■ **YOUR ASSIGNMENT**
No picture belongs in the copy. Repeat each line below exactly.

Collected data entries
________________________
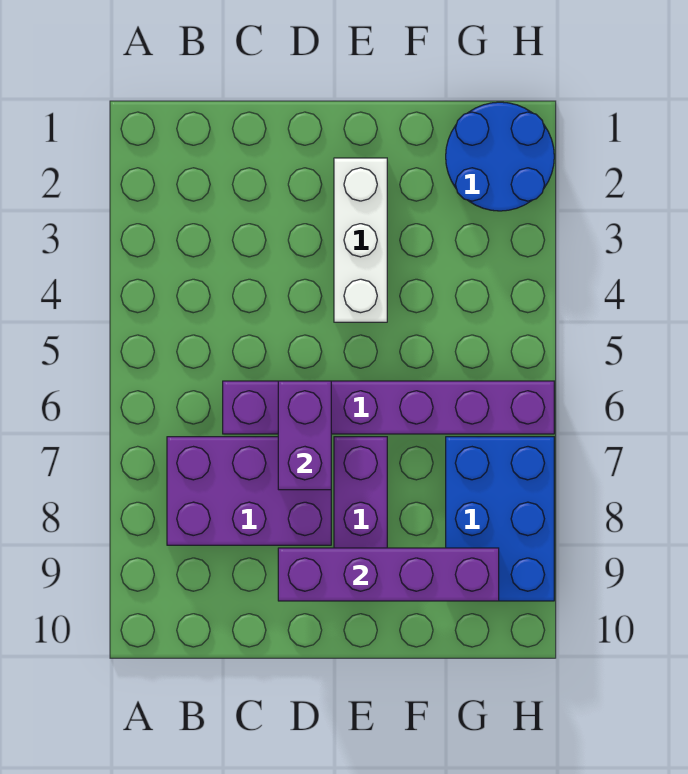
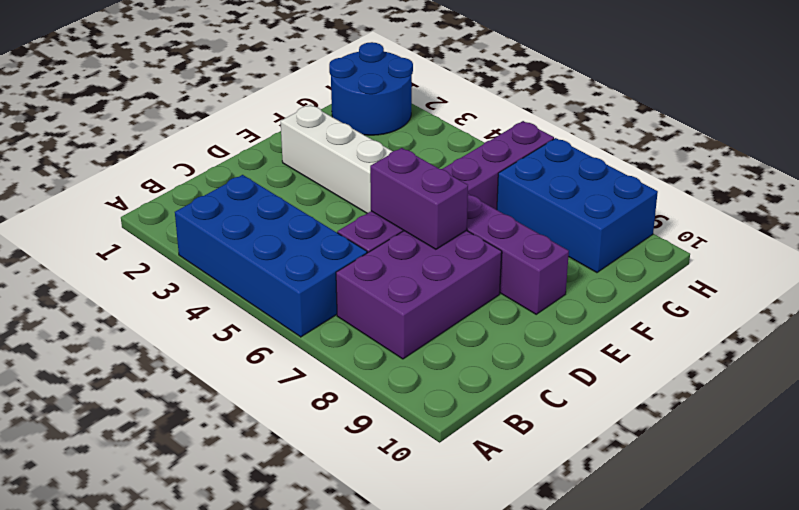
none -> blue brick A3:B6 level 1
purple brick D9:G9 level 2 -> none

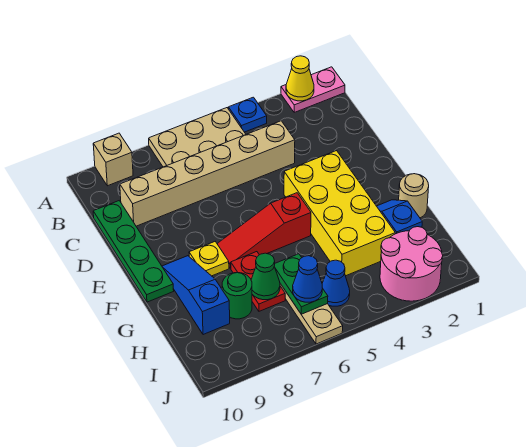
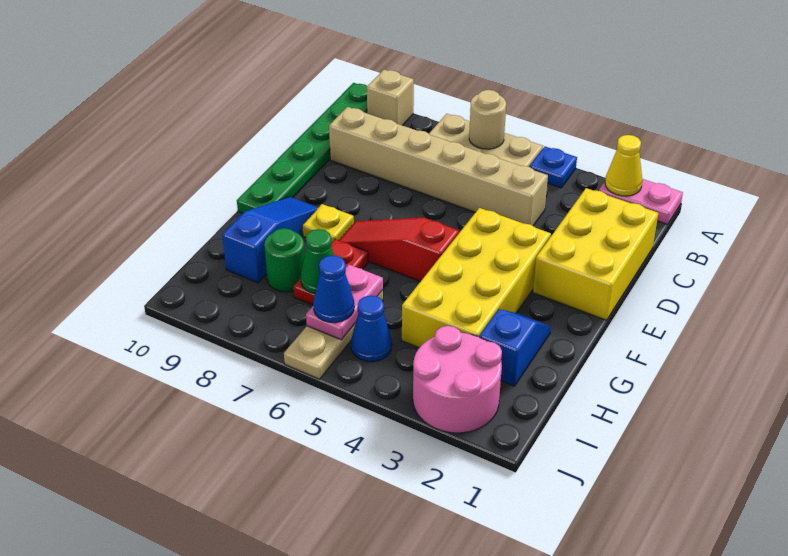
none -> yellow brick C1:E2 level 1
green plate C10:F10 level 1 -> green plate A10:F10 level 1
tan round brick G1 level 1 -> tan round brick A6 level 2
green plate H6:I6 level 2 -> pink plate H6:I6 level 2

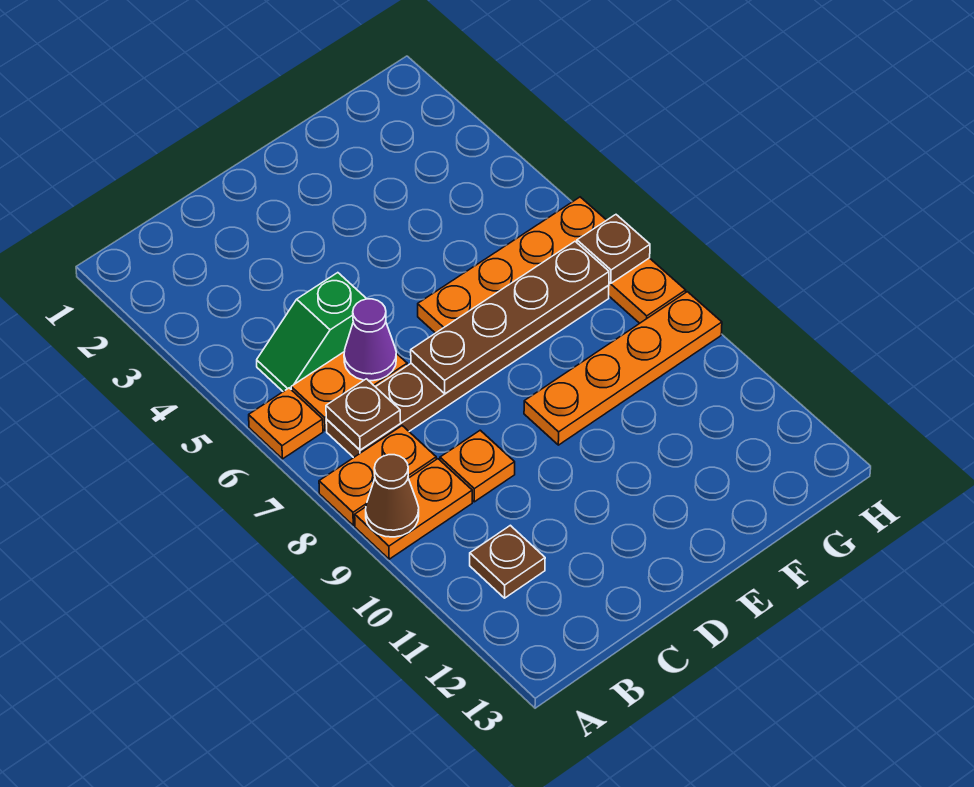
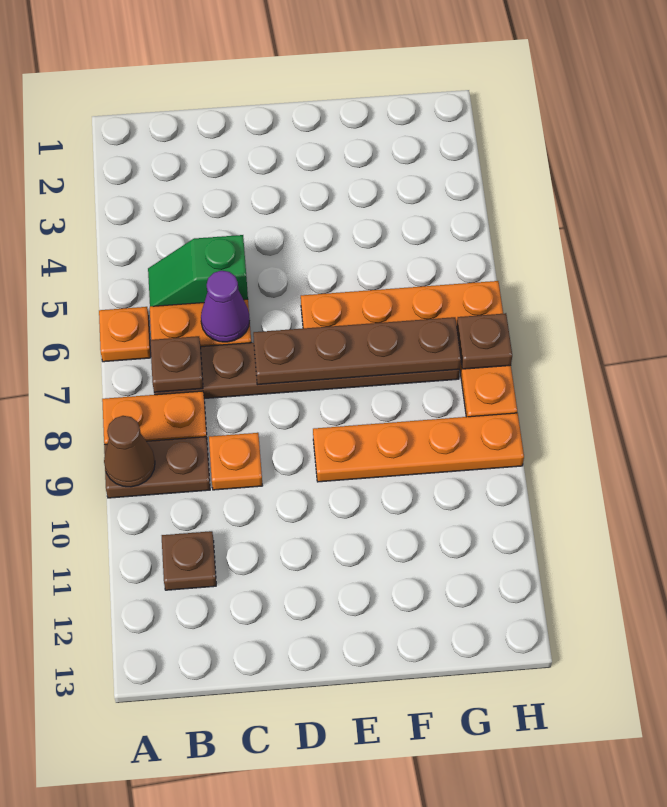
orange plate A9:B9 level 1 -> brown plate A9:B9 level 1

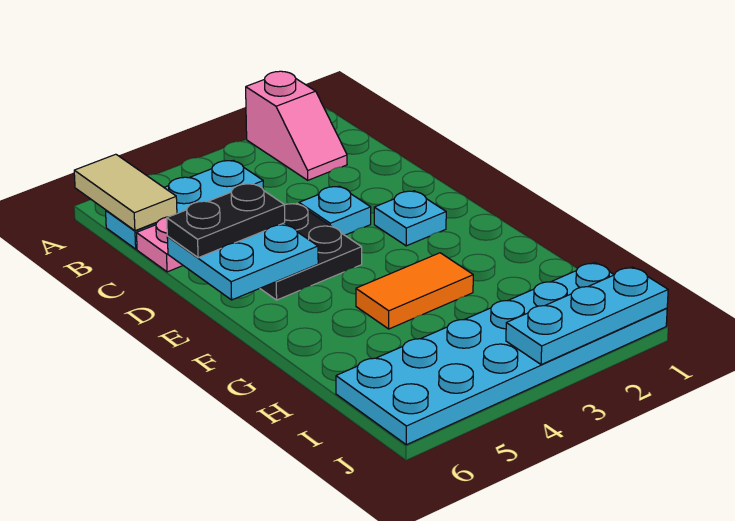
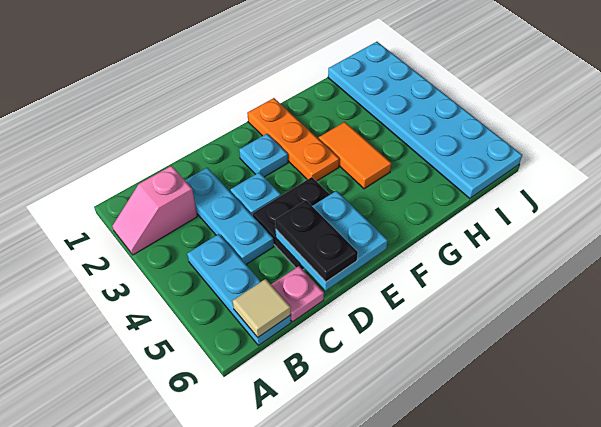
pink slope A2:B2 level 1 top A -> pink slope A2:B2 level 1 top B
tan tile A6:B6 level 2 -> tan tile B6 level 2
none -> orange plate F1:F3 level 1
cyan plate J1:J3 level 2 -> cyan plate C2:C4 level 1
________________________
■ **RESPONSE AREA**
none -> blue brick A3:B6 level 1
purple brick D9:G9 level 2 -> none

none -> yellow brick C1:E2 level 1
green plate C10:F10 level 1 -> green plate A10:F10 level 1
tan round brick G1 level 1 -> tan round brick A6 level 2
green plate H6:I6 level 2 -> pink plate H6:I6 level 2

orange plate A9:B9 level 1 -> brown plate A9:B9 level 1

pink slope A2:B2 level 1 top A -> pink slope A2:B2 level 1 top B
tan tile A6:B6 level 2 -> tan tile B6 level 2
none -> orange plate F1:F3 level 1
cyan plate J1:J3 level 2 -> cyan plate C2:C4 level 1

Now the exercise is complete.